*Records to use*.

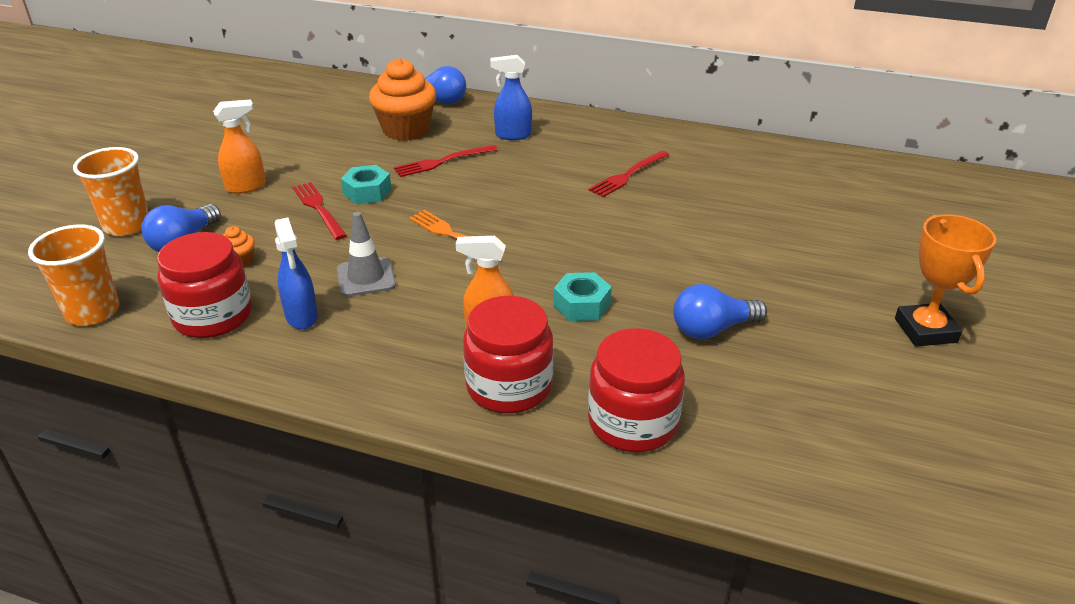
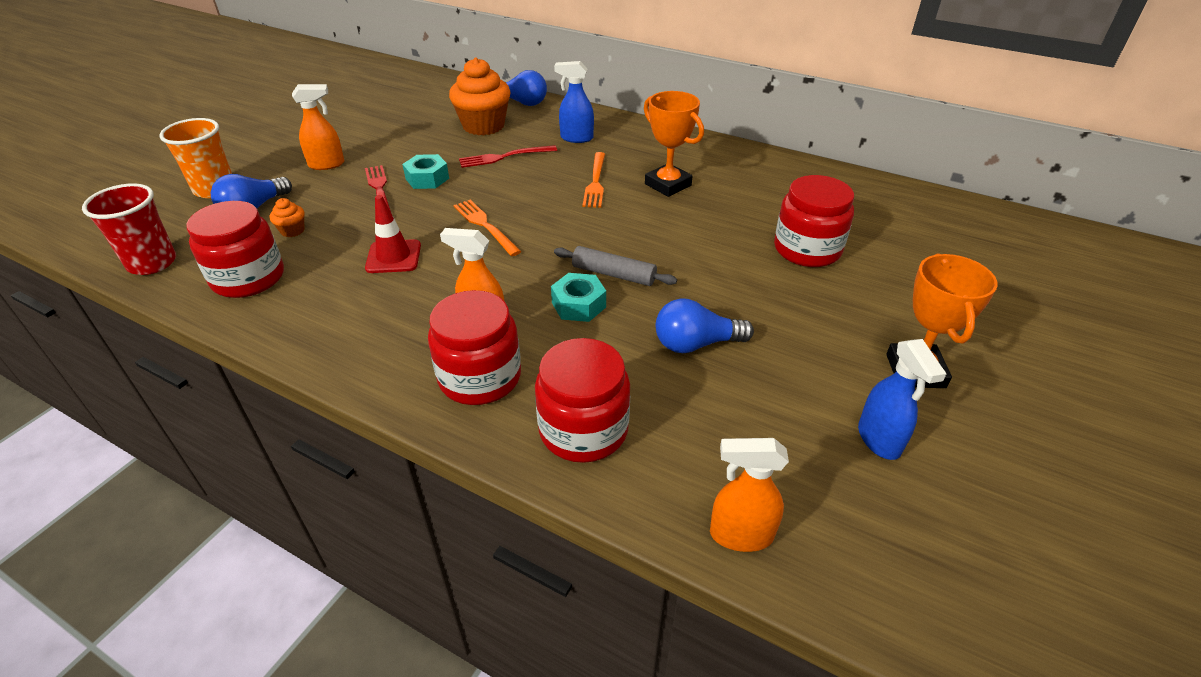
camera: 10 degrees right, 5 degrees up
(93, 312) = (152, 263): orange cup -> red cup
(301, 317) = (323, 287): blue spray bottle -> blue spray bottle (879, 440)
(366, 277) = (393, 257): grey traffic cone -> red traffic cone
(551, 180) = (595, 182): none -> orange fork
(605, 271) = (613, 274): none -> grey rolling pin
(627, 175) = (668, 185): red fork -> orange trophy
(788, 227) = (807, 249): none -> red jar
(814, 495) = (740, 535): none -> orange spray bottle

*What is needed*. Find each line in the records holding the string "grey" and show it.

*Output for this exercise*.
(366, 277) = (393, 257): grey traffic cone -> red traffic cone
(605, 271) = (613, 274): none -> grey rolling pin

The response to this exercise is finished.